- SUPPLIED RECORDS -
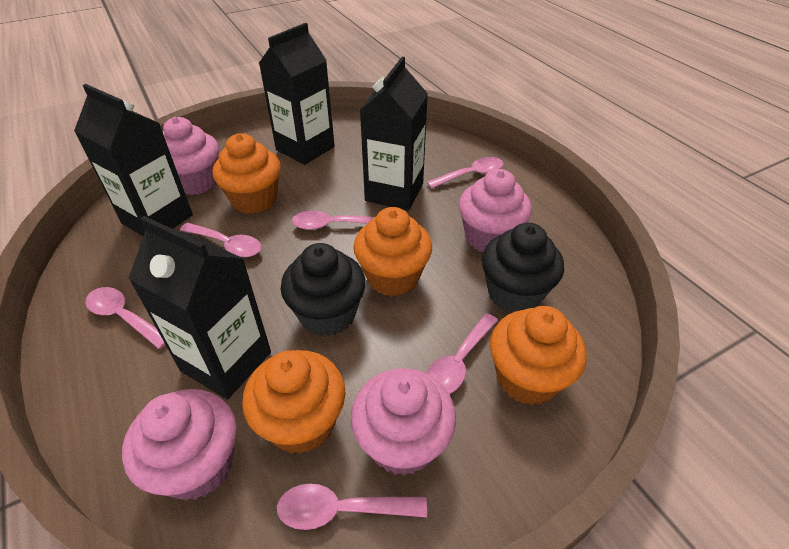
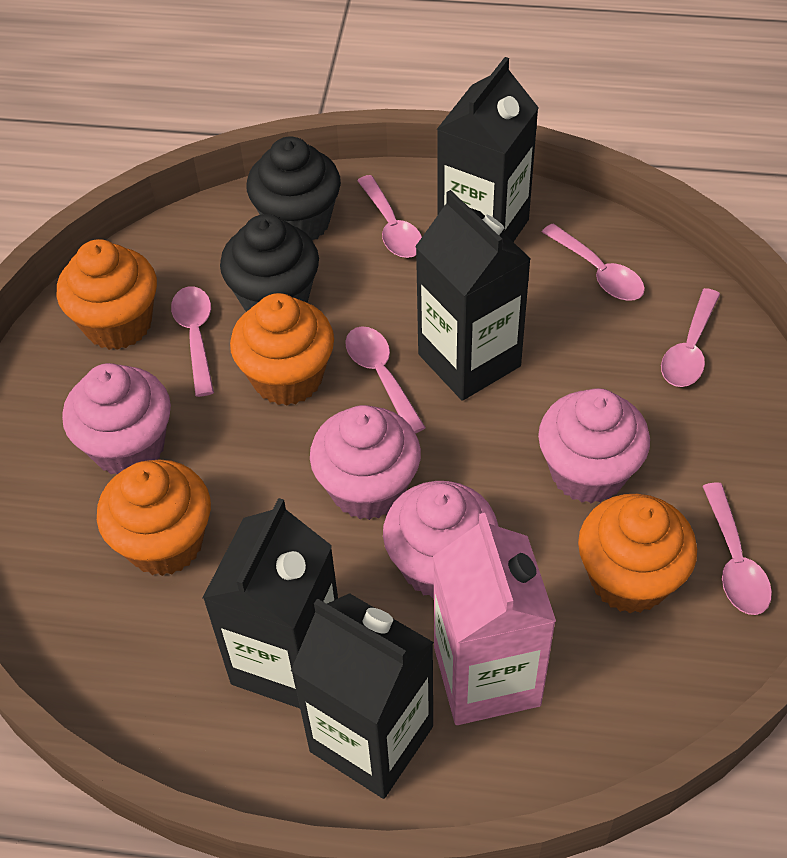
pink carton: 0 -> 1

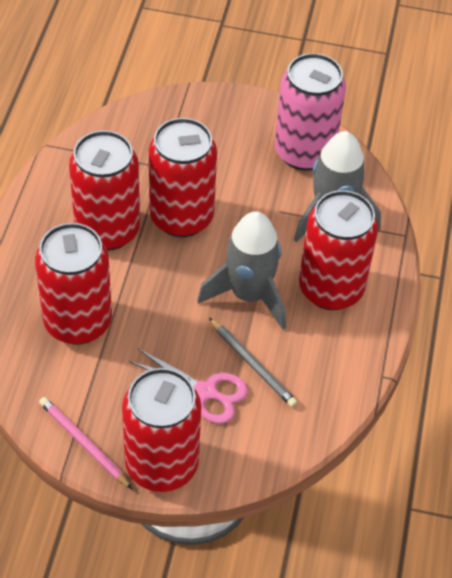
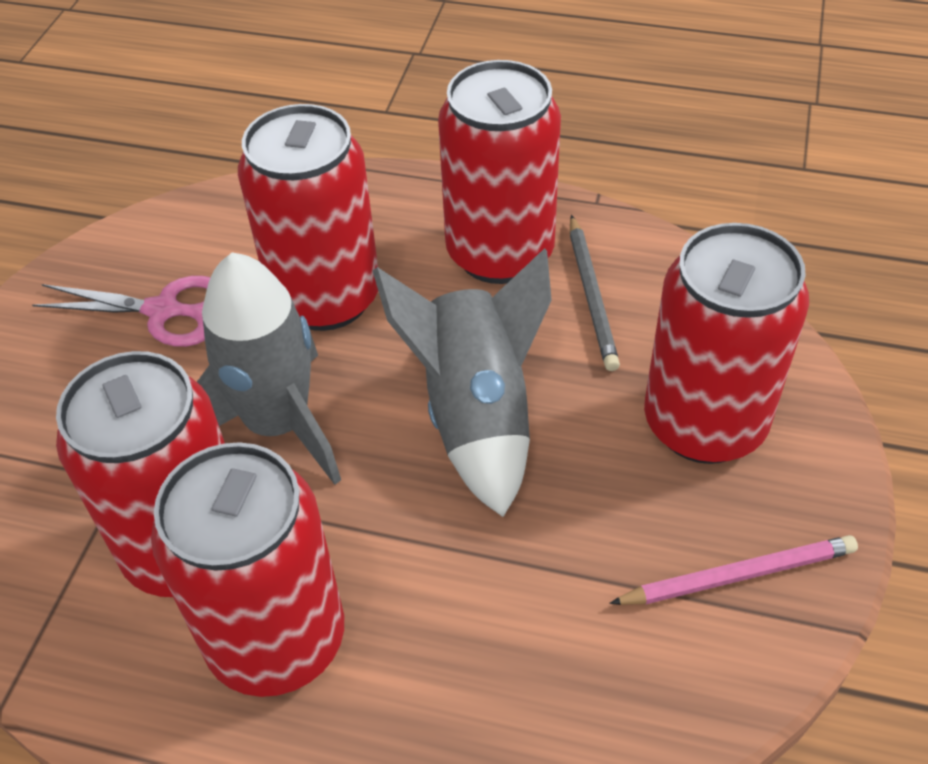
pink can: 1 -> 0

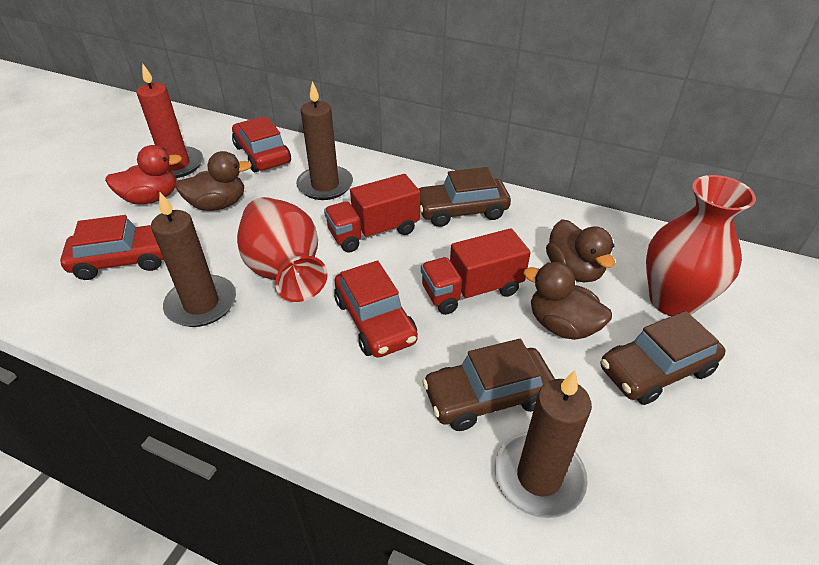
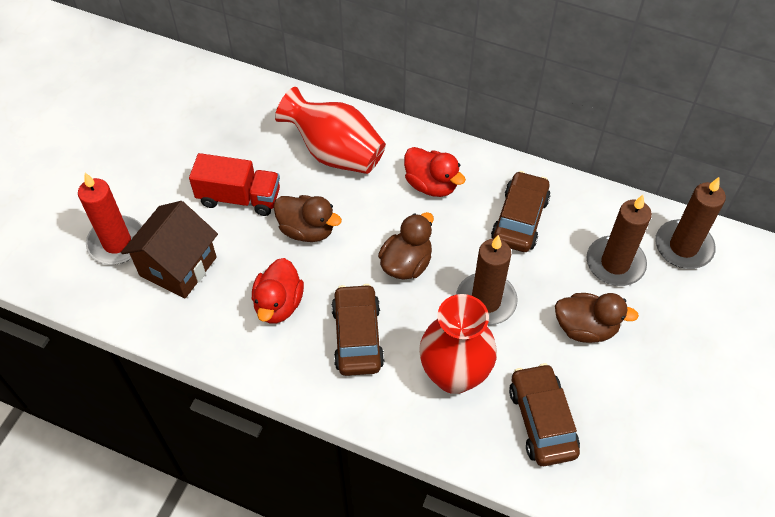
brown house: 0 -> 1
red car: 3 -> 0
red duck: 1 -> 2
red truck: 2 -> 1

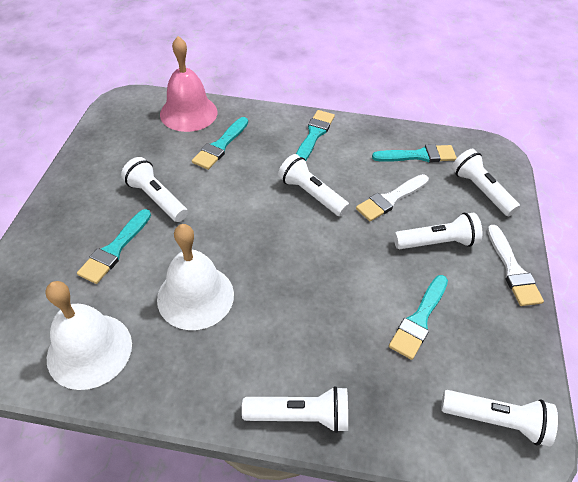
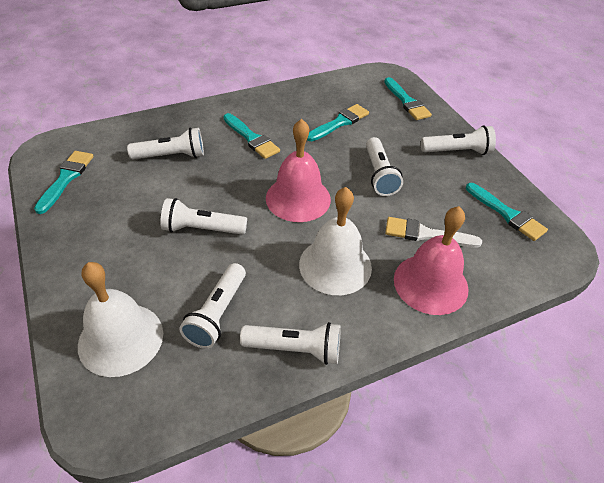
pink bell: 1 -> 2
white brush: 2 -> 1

- ASSIGNMENT -
Of all the lines above, tally those with the word "pink". Write the total only.

- ANSWER BOX -
3